◆ EXTRACTED DATA
--------------------------------

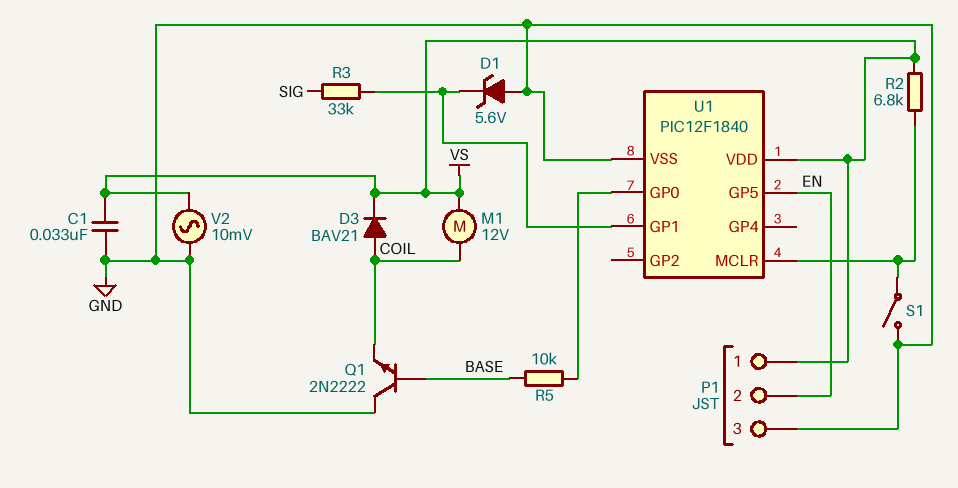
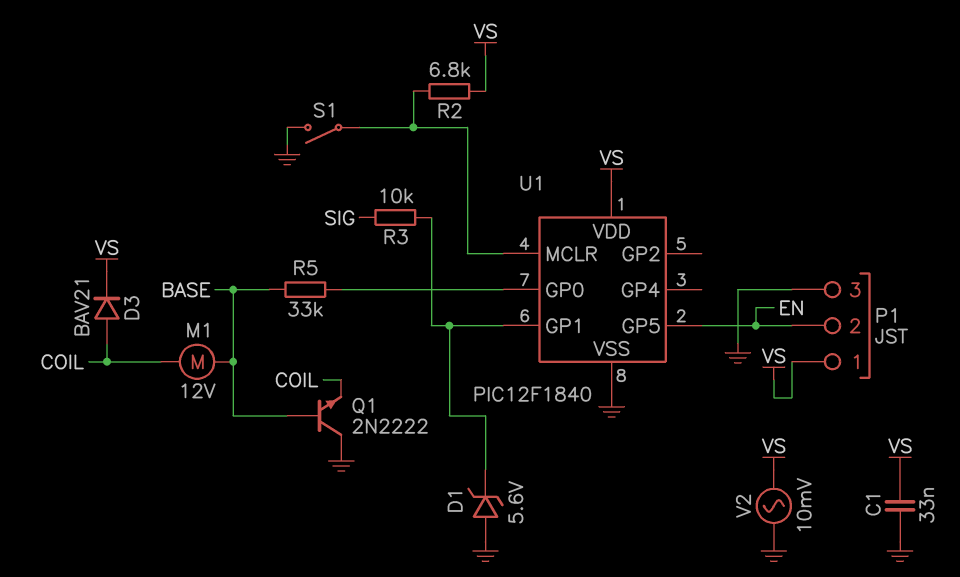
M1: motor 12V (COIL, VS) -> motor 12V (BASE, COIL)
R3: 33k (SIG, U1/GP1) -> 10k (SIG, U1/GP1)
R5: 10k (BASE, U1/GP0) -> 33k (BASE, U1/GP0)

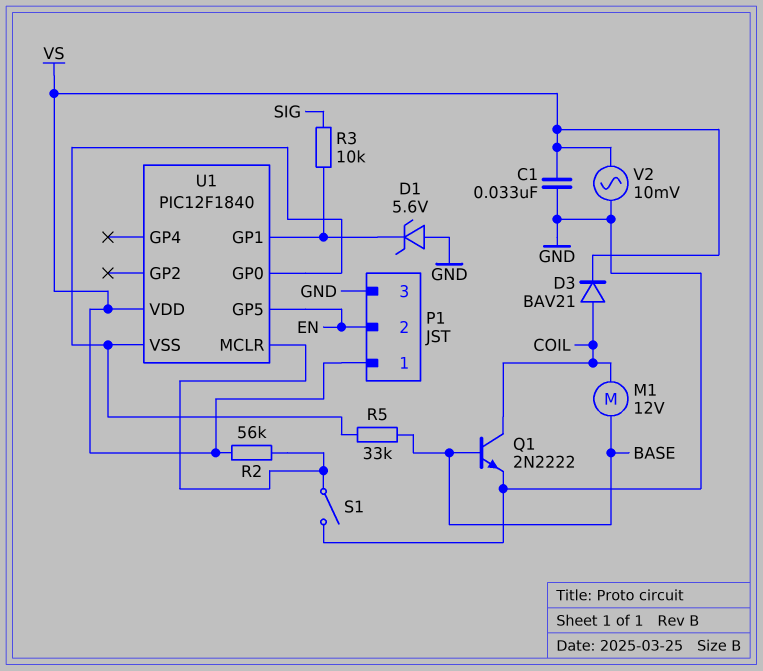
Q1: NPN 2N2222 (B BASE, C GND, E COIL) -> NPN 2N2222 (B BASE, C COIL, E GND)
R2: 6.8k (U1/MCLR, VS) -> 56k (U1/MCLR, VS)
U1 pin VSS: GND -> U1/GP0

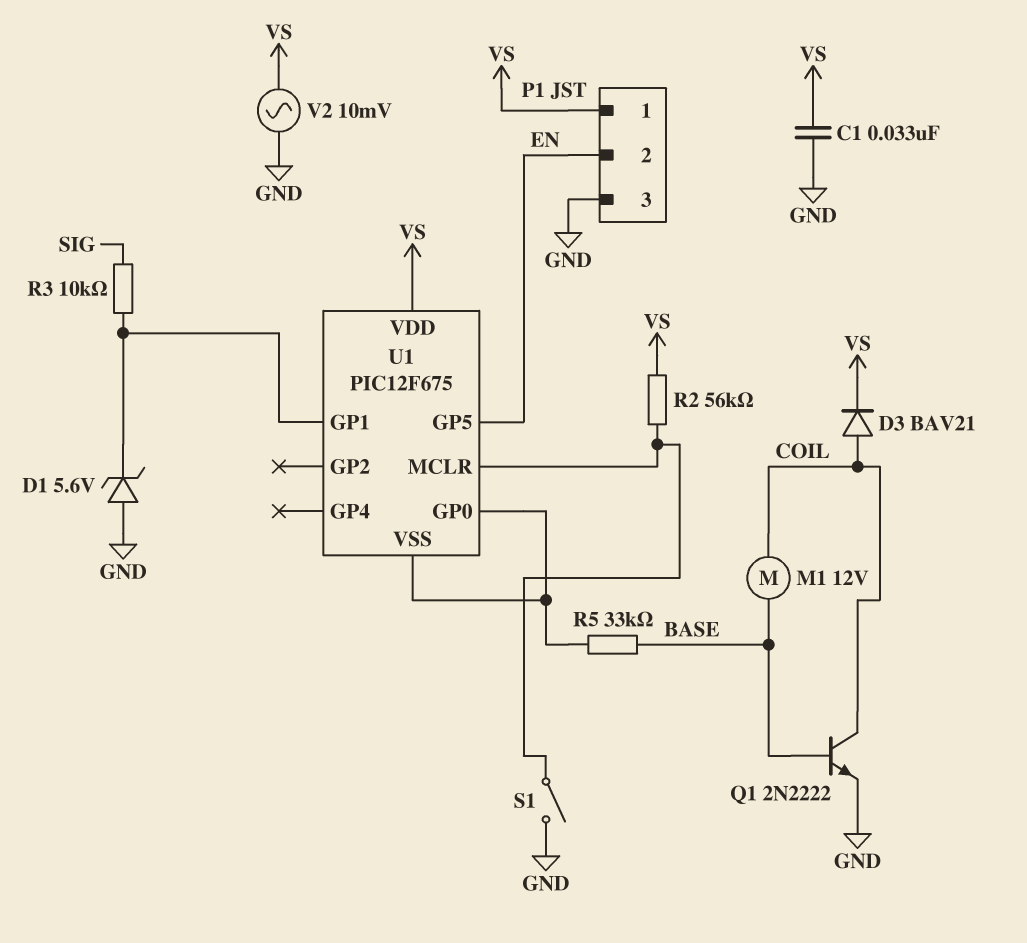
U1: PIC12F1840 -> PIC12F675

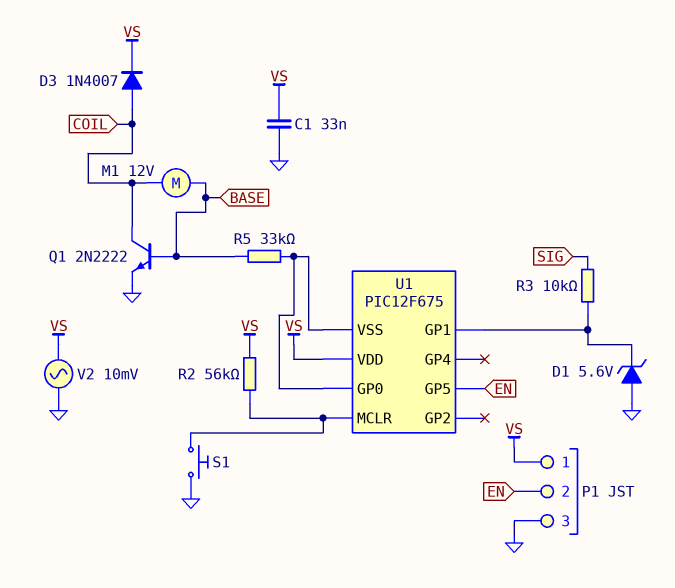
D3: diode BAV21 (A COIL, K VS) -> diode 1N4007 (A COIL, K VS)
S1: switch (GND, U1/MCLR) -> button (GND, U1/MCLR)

--------------------------------

◆ WORK INSTRUCTION
Give back an exact reproduction of the entries, with all pictures excluded.

◆ ANSWER BOX
M1: motor 12V (COIL, VS) -> motor 12V (BASE, COIL)
R3: 33k (SIG, U1/GP1) -> 10k (SIG, U1/GP1)
R5: 10k (BASE, U1/GP0) -> 33k (BASE, U1/GP0)

Q1: NPN 2N2222 (B BASE, C GND, E COIL) -> NPN 2N2222 (B BASE, C COIL, E GND)
R2: 6.8k (U1/MCLR, VS) -> 56k (U1/MCLR, VS)
U1 pin VSS: GND -> U1/GP0

U1: PIC12F1840 -> PIC12F675

D3: diode BAV21 (A COIL, K VS) -> diode 1N4007 (A COIL, K VS)
S1: switch (GND, U1/MCLR) -> button (GND, U1/MCLR)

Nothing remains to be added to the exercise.